In this exercise, write out the data word for word and leave every image out.

DATASET RECORDS:
——————

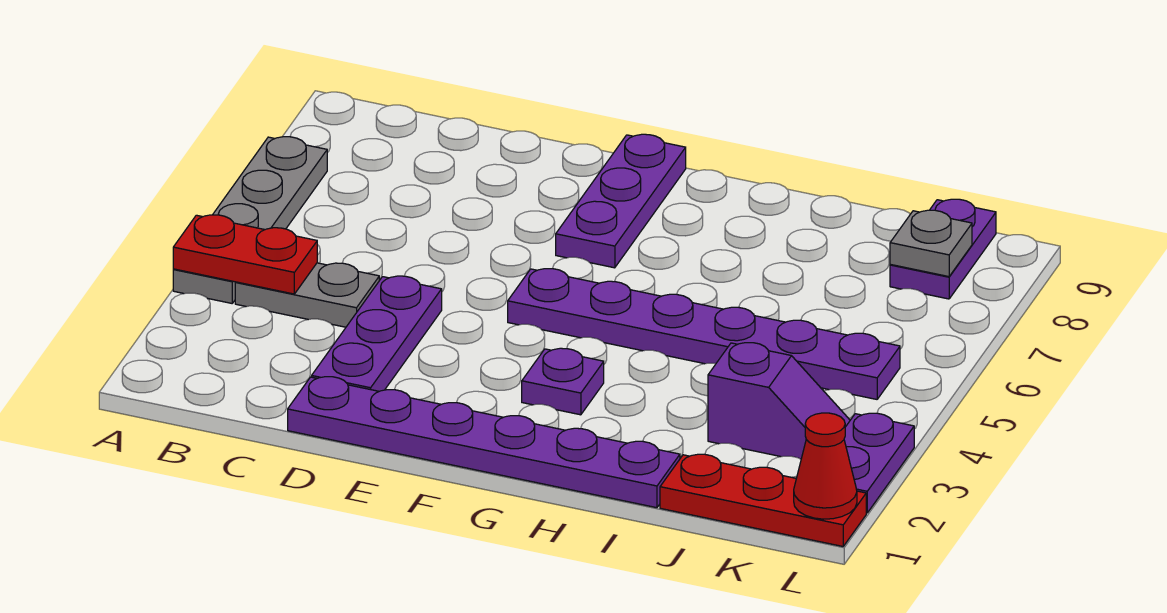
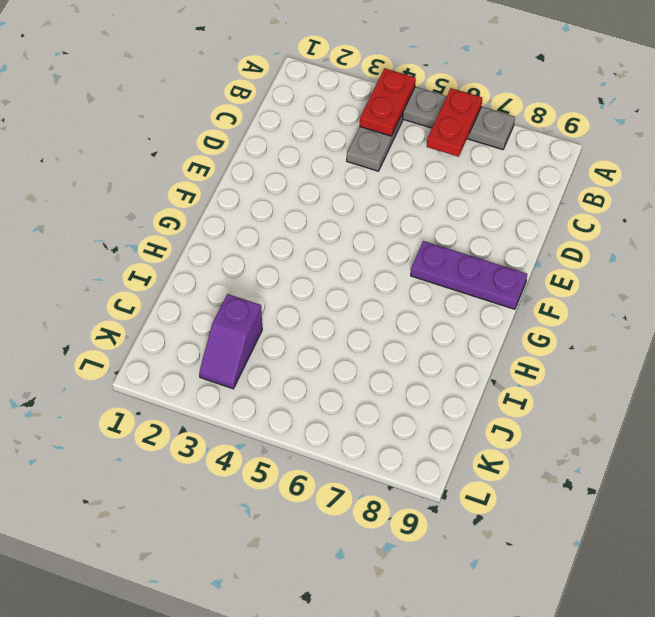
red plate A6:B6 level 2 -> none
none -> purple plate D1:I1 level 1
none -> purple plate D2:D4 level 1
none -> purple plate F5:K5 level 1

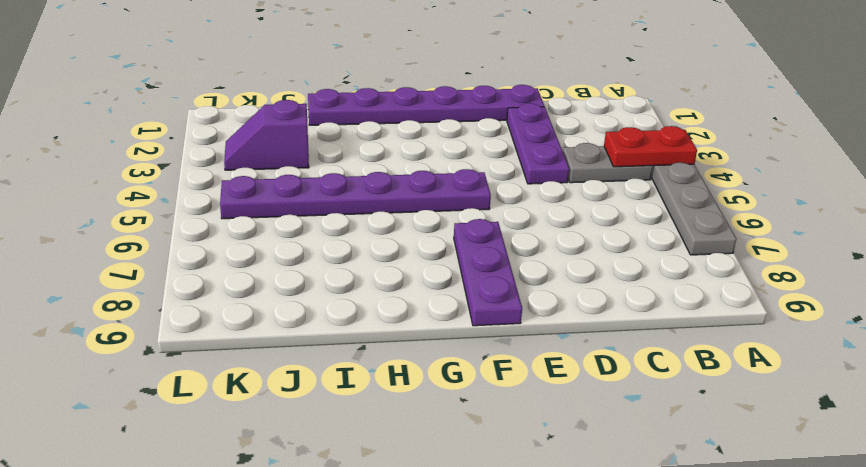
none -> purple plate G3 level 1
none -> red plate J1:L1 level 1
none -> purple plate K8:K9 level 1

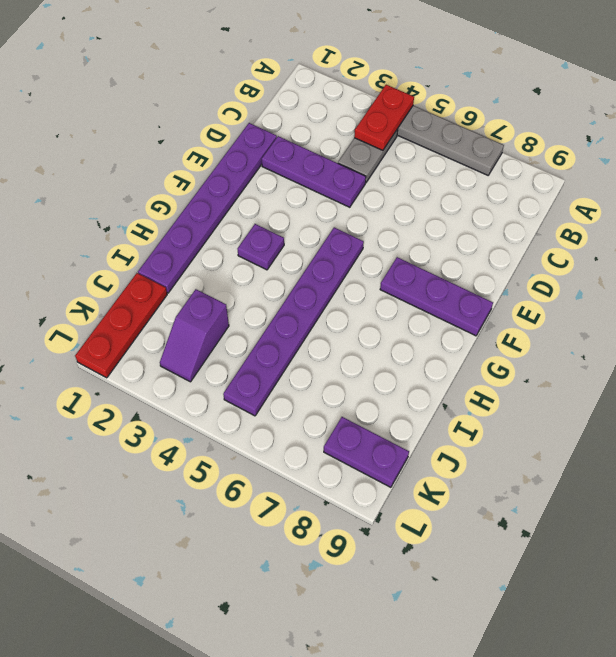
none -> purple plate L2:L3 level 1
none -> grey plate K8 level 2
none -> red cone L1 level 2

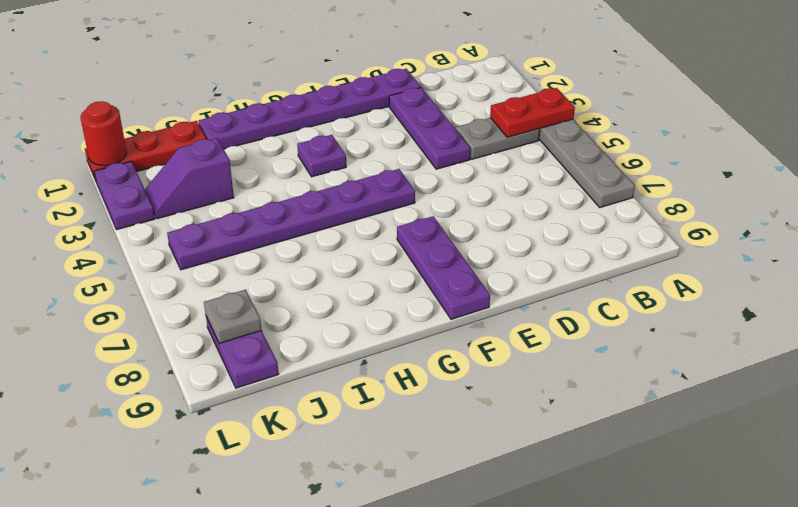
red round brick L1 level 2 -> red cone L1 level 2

——————

RESULT FOR THIS TASK:
red plate A6:B6 level 2 -> none
none -> purple plate D1:I1 level 1
none -> purple plate D2:D4 level 1
none -> purple plate F5:K5 level 1

none -> purple plate G3 level 1
none -> red plate J1:L1 level 1
none -> purple plate K8:K9 level 1

none -> purple plate L2:L3 level 1
none -> grey plate K8 level 2
none -> red cone L1 level 2

red round brick L1 level 2 -> red cone L1 level 2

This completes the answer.